• Your objective: A single number is all that's needed: how many lines in the data contain the string "down".

*** Record extracts ***

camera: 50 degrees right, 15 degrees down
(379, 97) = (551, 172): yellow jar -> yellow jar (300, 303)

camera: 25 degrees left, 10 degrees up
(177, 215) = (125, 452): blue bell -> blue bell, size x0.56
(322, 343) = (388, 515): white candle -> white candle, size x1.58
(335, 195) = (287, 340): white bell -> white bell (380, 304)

***
*** Record extracts ***

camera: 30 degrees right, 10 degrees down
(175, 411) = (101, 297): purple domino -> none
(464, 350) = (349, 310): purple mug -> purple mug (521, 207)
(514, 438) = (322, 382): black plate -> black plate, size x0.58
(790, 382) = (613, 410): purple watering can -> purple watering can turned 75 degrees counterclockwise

***

• Response below: 2